BEGIN SOURCE MATERIAL

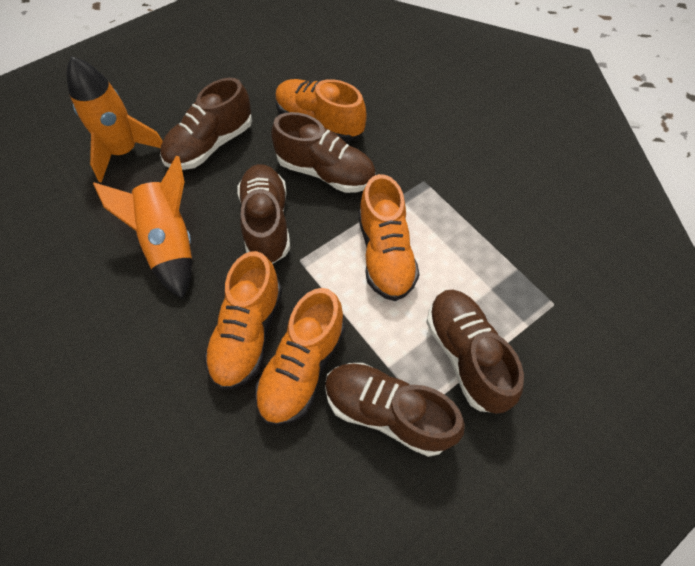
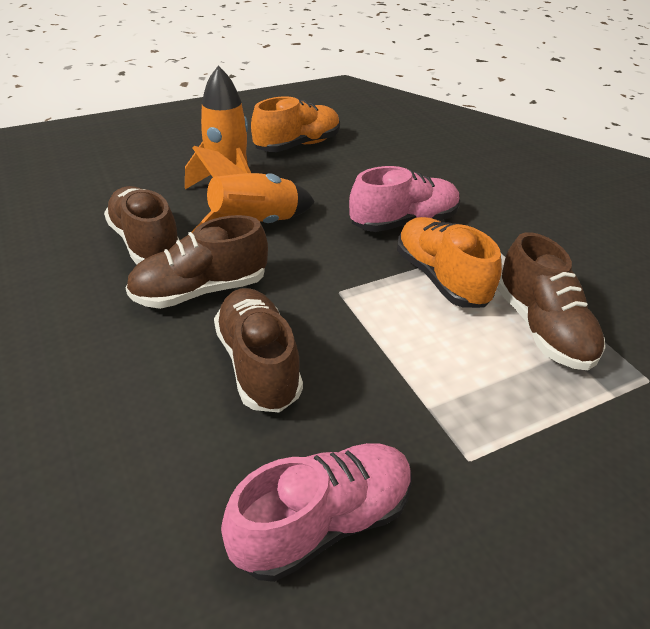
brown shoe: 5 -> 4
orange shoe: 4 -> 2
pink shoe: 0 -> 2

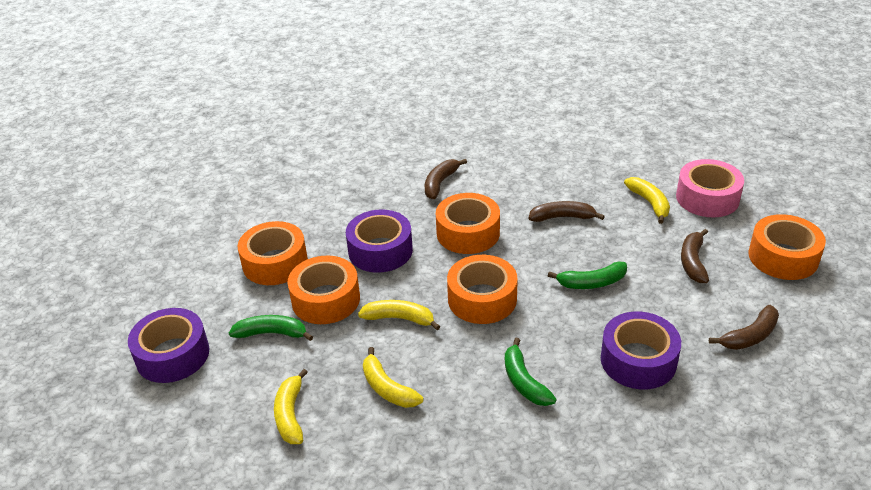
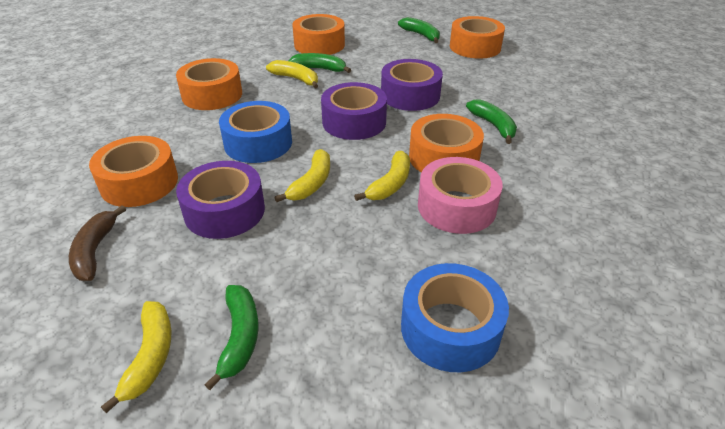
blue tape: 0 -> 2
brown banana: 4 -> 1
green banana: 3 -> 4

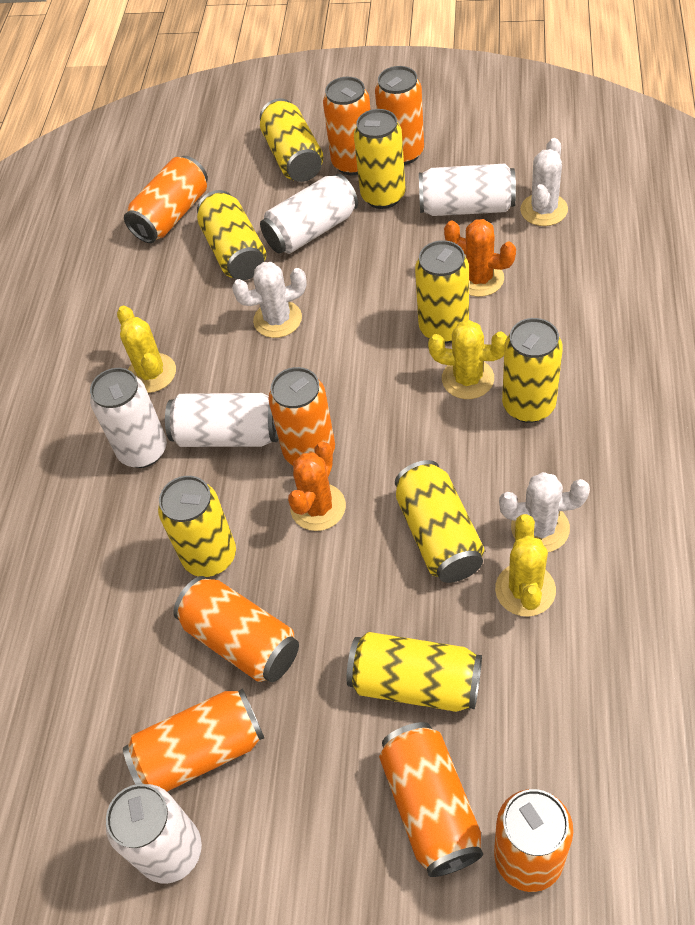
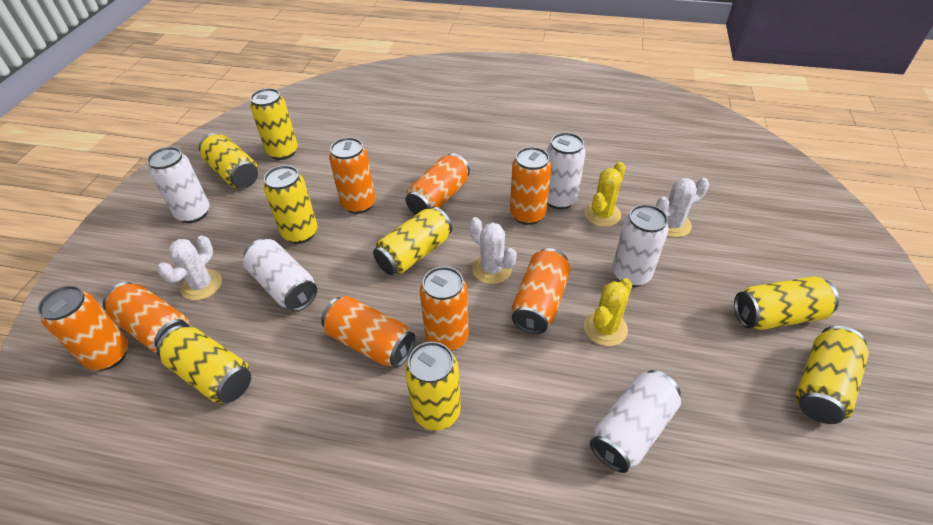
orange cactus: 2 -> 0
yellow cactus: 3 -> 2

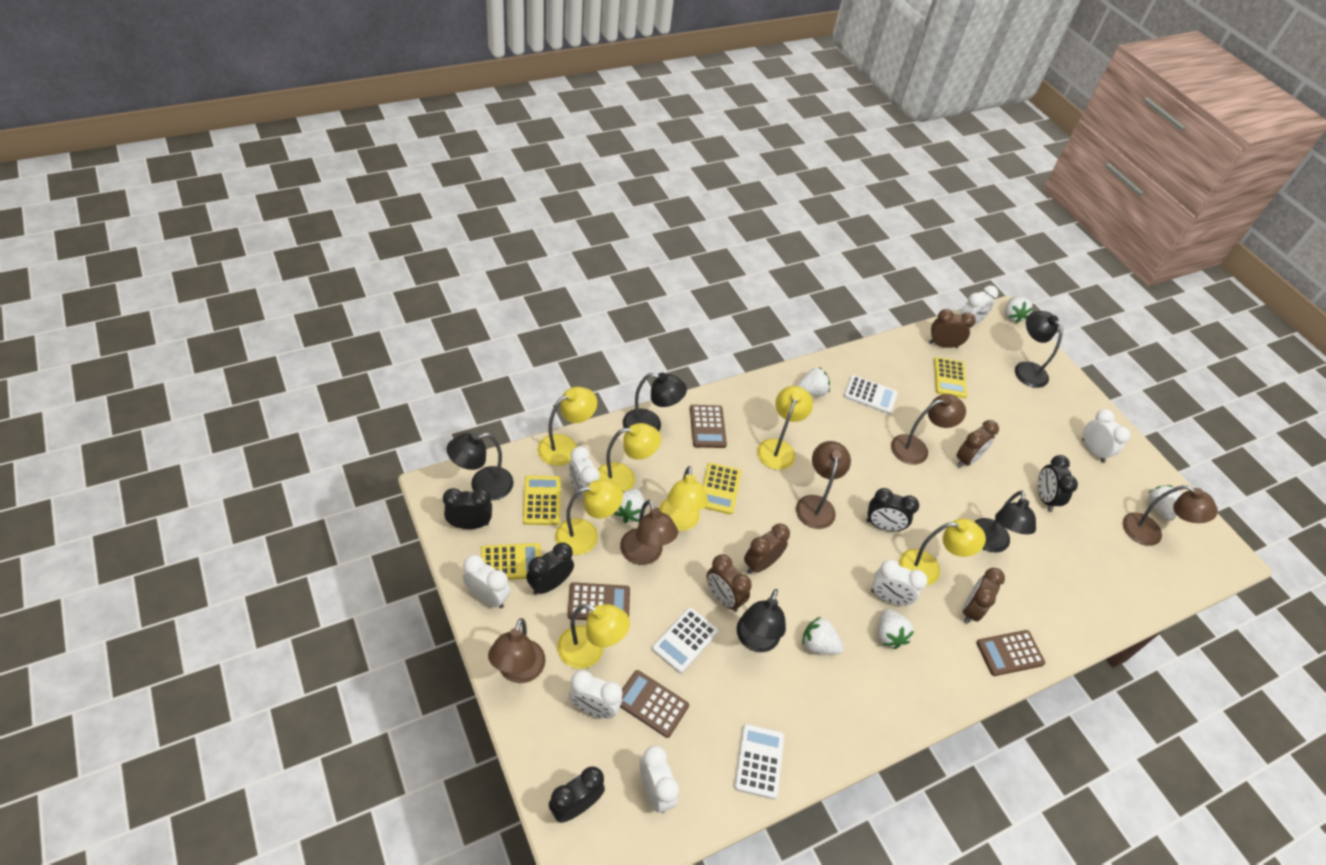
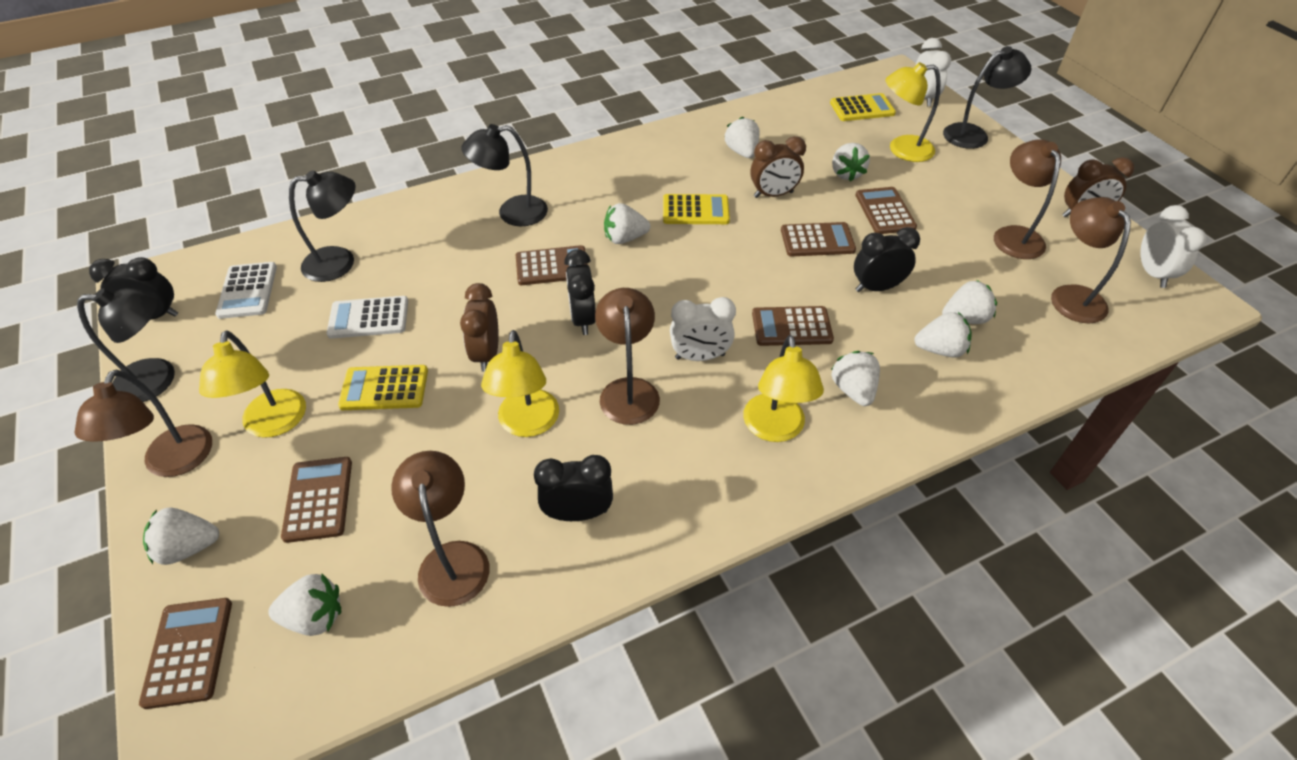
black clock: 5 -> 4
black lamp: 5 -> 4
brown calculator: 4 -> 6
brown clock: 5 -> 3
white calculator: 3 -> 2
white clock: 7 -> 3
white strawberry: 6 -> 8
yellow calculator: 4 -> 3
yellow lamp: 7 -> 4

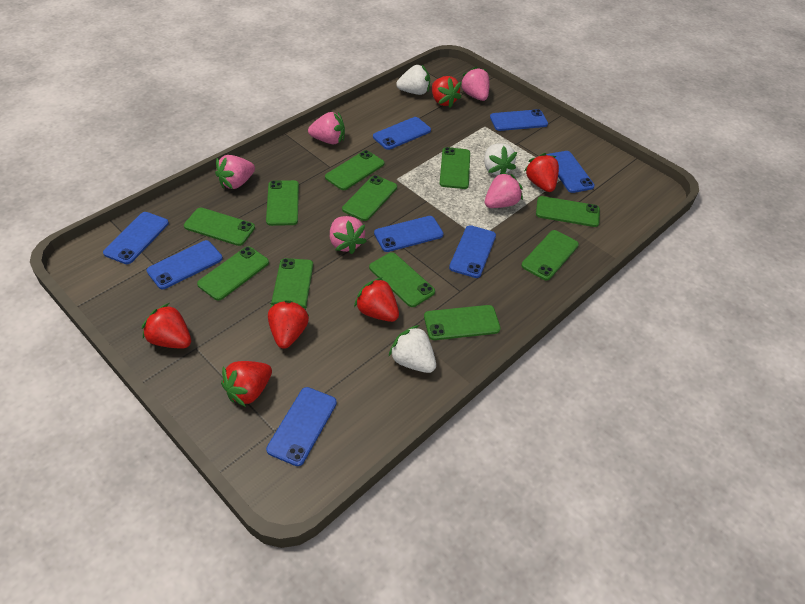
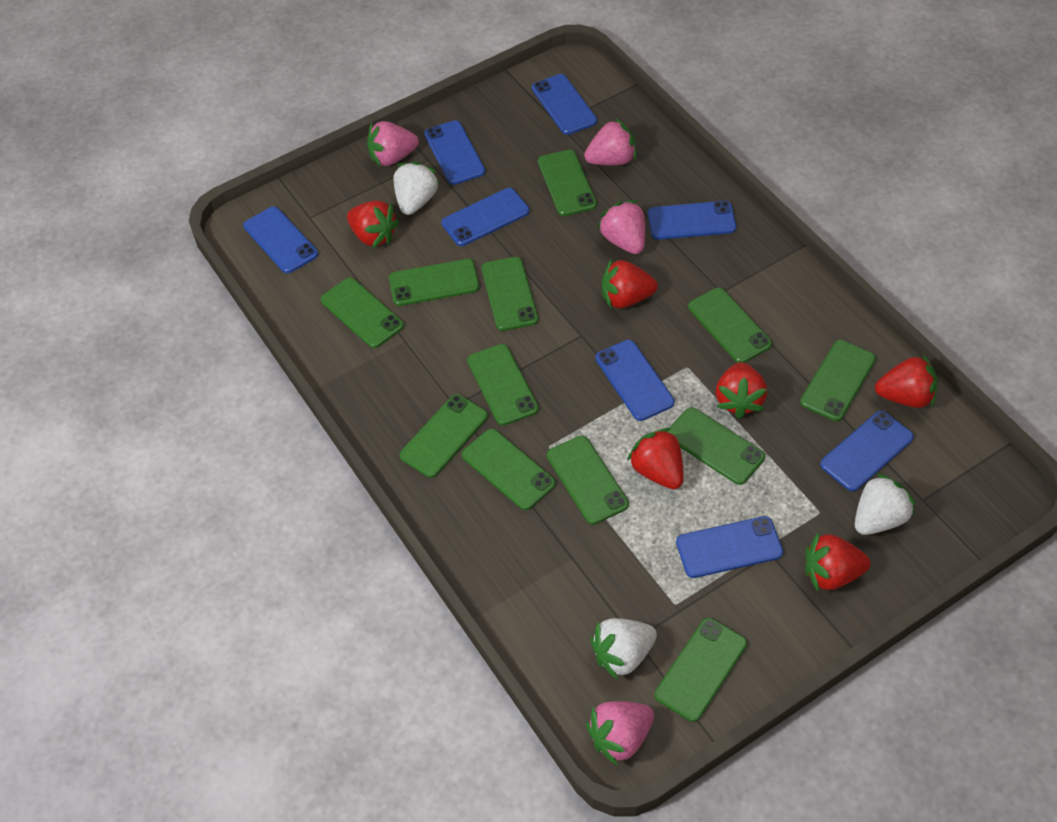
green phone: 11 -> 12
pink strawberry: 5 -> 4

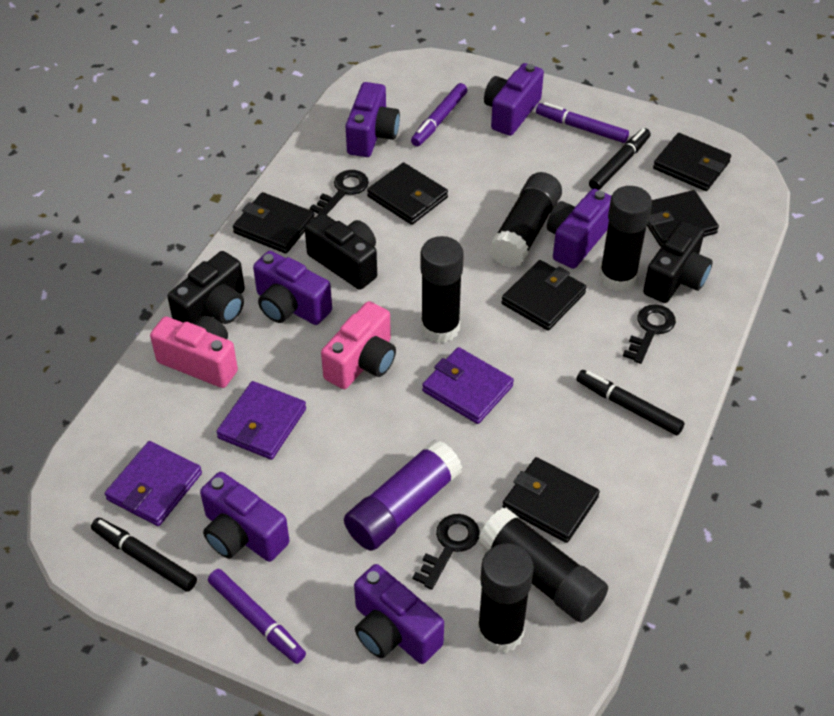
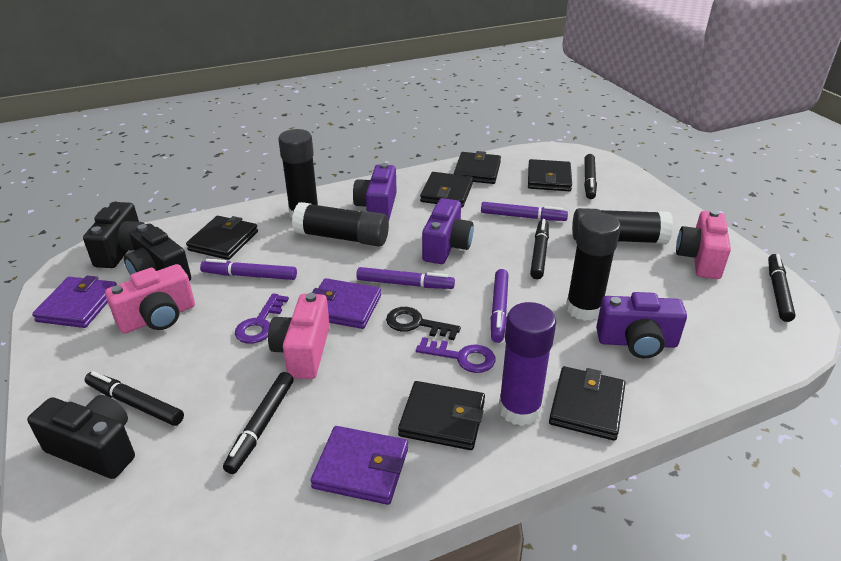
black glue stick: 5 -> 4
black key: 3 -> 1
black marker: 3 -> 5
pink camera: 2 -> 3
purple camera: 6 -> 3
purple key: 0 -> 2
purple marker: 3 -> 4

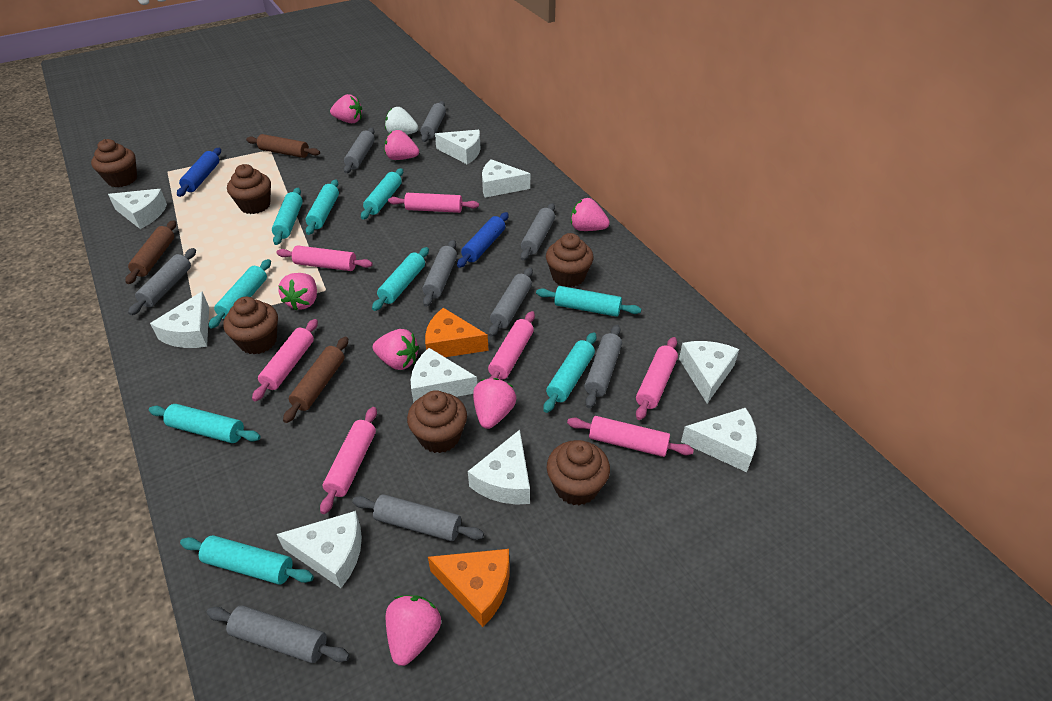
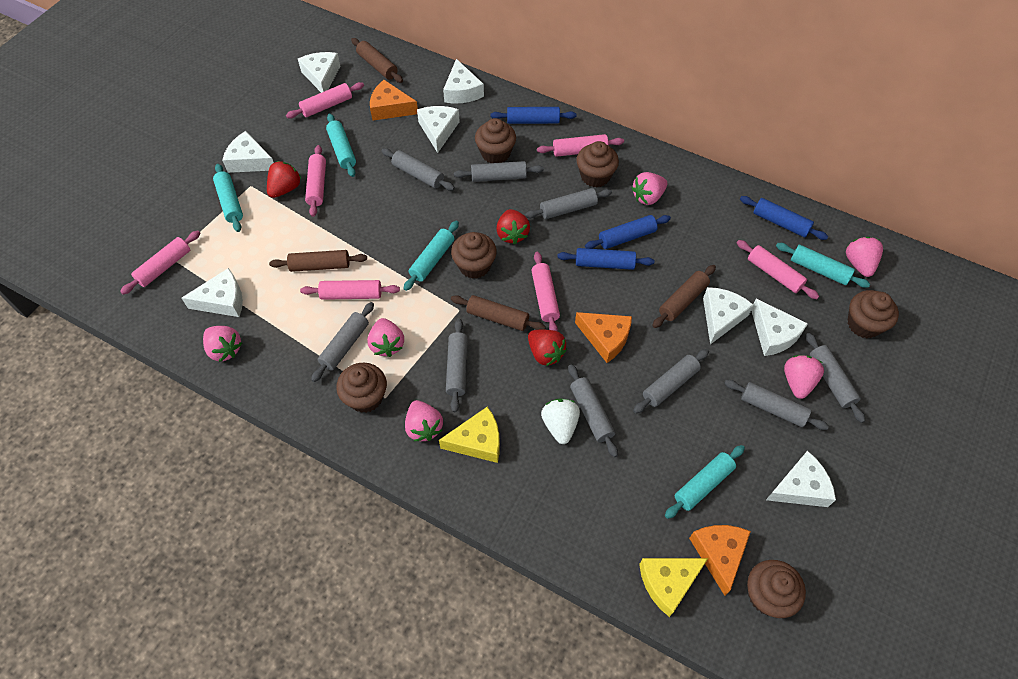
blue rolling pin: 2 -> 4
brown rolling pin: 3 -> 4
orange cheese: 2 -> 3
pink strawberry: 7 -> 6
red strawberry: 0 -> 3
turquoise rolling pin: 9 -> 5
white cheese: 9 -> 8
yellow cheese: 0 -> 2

END SOURCE MATERIAL

- AIM OF THE EXERCISE: Tally the lines of the material above that include the word "pink", then state that tally alone.

- SOLUTION: 4